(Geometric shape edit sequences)
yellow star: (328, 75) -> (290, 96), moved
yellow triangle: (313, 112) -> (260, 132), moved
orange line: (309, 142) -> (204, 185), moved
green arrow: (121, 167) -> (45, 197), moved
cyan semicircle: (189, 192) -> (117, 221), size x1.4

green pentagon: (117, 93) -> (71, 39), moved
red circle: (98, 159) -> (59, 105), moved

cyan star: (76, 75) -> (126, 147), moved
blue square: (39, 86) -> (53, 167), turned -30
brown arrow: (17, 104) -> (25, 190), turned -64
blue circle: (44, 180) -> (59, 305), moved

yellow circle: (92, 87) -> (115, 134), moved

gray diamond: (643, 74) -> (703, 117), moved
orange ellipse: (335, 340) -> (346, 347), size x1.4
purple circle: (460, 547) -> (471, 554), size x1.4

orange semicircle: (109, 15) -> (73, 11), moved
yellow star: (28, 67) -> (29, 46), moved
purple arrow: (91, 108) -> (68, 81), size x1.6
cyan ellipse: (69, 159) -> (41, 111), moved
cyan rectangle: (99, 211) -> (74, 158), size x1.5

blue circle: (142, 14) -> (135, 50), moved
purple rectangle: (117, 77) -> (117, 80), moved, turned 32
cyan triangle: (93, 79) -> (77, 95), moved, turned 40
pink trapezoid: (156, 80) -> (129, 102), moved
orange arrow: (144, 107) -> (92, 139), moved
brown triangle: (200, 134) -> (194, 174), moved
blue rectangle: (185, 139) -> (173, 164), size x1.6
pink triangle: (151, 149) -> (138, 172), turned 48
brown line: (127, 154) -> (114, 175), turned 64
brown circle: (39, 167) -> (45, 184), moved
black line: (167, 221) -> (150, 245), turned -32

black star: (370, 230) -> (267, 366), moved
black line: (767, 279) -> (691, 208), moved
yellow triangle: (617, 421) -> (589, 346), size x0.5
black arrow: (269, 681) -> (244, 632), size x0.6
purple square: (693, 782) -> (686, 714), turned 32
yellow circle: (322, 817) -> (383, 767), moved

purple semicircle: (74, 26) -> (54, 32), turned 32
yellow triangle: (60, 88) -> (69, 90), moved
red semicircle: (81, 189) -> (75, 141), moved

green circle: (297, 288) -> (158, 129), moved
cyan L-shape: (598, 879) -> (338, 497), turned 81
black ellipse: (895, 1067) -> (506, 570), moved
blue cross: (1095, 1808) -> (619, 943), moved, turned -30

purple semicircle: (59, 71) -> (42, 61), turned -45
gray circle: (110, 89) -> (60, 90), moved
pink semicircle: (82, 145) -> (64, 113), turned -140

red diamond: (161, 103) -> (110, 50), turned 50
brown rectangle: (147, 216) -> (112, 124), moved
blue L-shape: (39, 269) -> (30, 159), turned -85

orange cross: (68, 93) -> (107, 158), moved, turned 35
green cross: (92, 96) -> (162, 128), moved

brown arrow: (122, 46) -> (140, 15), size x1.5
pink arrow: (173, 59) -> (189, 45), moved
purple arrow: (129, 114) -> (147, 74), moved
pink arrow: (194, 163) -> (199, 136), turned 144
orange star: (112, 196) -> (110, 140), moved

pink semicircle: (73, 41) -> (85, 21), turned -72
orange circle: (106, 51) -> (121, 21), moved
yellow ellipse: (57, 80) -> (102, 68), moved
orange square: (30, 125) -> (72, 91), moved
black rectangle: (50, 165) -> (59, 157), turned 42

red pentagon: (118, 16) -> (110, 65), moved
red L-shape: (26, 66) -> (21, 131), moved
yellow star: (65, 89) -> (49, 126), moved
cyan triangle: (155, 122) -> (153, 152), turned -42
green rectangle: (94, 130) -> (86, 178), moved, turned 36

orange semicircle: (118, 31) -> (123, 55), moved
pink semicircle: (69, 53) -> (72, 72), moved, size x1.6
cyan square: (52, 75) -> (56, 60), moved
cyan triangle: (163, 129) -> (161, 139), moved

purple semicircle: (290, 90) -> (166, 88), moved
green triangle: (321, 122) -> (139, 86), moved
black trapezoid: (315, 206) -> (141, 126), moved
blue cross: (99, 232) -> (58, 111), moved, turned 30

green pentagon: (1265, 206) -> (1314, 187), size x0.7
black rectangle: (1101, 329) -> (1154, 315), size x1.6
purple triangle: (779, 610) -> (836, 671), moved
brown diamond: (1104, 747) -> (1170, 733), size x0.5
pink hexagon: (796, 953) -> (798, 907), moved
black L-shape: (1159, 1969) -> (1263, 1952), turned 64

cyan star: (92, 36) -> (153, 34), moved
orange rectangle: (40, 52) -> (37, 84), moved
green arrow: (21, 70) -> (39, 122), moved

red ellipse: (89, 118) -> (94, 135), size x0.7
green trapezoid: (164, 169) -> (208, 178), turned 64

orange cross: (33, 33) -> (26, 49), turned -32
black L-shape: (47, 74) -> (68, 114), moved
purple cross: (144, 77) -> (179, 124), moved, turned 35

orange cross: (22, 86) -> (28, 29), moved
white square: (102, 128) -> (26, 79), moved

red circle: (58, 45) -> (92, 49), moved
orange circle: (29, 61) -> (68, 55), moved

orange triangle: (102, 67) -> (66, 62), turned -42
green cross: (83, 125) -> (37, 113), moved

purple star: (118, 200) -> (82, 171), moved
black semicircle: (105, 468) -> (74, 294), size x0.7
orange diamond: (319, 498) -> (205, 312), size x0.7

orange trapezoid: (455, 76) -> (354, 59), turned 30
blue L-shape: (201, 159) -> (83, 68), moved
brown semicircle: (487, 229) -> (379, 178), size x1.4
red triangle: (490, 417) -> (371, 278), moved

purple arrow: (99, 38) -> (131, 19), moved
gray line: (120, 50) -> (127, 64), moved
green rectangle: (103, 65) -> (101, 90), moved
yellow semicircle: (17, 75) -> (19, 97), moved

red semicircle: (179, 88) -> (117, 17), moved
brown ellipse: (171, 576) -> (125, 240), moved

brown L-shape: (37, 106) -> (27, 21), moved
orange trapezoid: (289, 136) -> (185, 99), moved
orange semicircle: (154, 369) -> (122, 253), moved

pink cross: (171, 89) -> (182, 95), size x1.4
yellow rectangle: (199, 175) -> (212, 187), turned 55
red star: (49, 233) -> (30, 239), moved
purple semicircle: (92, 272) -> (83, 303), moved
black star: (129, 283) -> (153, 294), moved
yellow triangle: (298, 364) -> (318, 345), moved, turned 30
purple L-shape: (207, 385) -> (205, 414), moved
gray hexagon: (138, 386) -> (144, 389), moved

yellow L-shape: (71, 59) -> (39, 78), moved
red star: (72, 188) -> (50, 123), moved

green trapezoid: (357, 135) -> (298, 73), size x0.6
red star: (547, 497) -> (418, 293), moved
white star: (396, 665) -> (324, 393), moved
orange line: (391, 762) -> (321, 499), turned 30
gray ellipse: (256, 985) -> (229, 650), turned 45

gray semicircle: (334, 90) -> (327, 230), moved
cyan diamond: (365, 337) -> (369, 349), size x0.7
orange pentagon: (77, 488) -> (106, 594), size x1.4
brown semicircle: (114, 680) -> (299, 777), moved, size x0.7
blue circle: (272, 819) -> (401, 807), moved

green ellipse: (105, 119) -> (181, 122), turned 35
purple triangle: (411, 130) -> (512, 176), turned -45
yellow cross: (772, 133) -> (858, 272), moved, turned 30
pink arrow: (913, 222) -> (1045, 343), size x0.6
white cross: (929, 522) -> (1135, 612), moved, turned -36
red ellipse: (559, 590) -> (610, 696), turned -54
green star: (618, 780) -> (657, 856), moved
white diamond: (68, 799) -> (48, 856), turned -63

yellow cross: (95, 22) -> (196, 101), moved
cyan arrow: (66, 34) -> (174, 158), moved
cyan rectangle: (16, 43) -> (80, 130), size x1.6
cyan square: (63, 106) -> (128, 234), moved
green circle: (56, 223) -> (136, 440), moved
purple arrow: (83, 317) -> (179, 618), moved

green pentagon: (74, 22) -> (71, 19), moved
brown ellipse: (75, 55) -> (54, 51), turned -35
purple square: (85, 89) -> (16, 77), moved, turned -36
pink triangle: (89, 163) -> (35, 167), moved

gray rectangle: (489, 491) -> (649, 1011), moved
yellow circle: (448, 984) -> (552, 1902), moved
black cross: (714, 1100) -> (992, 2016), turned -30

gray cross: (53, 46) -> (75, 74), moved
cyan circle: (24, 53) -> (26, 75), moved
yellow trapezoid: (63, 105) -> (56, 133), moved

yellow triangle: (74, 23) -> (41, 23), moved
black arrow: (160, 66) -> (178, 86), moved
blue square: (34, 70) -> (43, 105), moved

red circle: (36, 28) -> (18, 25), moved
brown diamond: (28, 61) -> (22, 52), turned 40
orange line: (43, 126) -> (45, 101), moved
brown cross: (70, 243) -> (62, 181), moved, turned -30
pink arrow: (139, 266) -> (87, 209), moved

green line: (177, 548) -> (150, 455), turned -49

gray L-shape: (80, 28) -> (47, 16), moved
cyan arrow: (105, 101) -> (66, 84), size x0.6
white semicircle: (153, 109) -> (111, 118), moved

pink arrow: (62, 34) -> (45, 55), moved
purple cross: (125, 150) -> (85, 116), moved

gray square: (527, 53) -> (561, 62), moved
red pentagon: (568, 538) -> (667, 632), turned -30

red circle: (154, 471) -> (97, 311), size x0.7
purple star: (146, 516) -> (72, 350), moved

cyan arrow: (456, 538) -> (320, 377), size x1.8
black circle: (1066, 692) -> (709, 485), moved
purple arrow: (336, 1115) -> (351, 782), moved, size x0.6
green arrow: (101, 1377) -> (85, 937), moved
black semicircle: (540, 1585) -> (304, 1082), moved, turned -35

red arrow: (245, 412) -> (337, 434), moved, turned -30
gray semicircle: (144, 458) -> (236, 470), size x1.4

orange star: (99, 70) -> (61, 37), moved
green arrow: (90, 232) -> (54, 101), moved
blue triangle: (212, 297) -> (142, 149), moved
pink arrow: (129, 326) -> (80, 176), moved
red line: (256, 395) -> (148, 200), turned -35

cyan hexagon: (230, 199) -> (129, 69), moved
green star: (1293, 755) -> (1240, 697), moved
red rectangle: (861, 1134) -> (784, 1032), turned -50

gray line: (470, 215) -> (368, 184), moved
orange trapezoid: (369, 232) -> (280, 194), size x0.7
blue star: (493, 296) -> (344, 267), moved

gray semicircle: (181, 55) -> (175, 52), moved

* **Exercise instructions**
Starting with the first line of the entries and ending with the line that has "black star: (370, 230) -> (267, 366), moved", copy each line exactly and add nothing.

* **Result**
yellow star: (328, 75) -> (290, 96), moved
yellow triangle: (313, 112) -> (260, 132), moved
orange line: (309, 142) -> (204, 185), moved
green arrow: (121, 167) -> (45, 197), moved
cyan semicircle: (189, 192) -> (117, 221), size x1.4

green pentagon: (117, 93) -> (71, 39), moved
red circle: (98, 159) -> (59, 105), moved

cyan star: (76, 75) -> (126, 147), moved
blue square: (39, 86) -> (53, 167), turned -30
brown arrow: (17, 104) -> (25, 190), turned -64
blue circle: (44, 180) -> (59, 305), moved

yellow circle: (92, 87) -> (115, 134), moved

gray diamond: (643, 74) -> (703, 117), moved
orange ellipse: (335, 340) -> (346, 347), size x1.4
purple circle: (460, 547) -> (471, 554), size x1.4

orange semicircle: (109, 15) -> (73, 11), moved
yellow star: (28, 67) -> (29, 46), moved
purple arrow: (91, 108) -> (68, 81), size x1.6
cyan ellipse: (69, 159) -> (41, 111), moved
cyan rectangle: (99, 211) -> (74, 158), size x1.5

blue circle: (142, 14) -> (135, 50), moved
purple rectangle: (117, 77) -> (117, 80), moved, turned 32
cyan triangle: (93, 79) -> (77, 95), moved, turned 40
pink trapezoid: (156, 80) -> (129, 102), moved
orange arrow: (144, 107) -> (92, 139), moved
brown triangle: (200, 134) -> (194, 174), moved
blue rectangle: (185, 139) -> (173, 164), size x1.6
pink triangle: (151, 149) -> (138, 172), turned 48
brown line: (127, 154) -> (114, 175), turned 64
brown circle: (39, 167) -> (45, 184), moved
black line: (167, 221) -> (150, 245), turned -32

black star: (370, 230) -> (267, 366), moved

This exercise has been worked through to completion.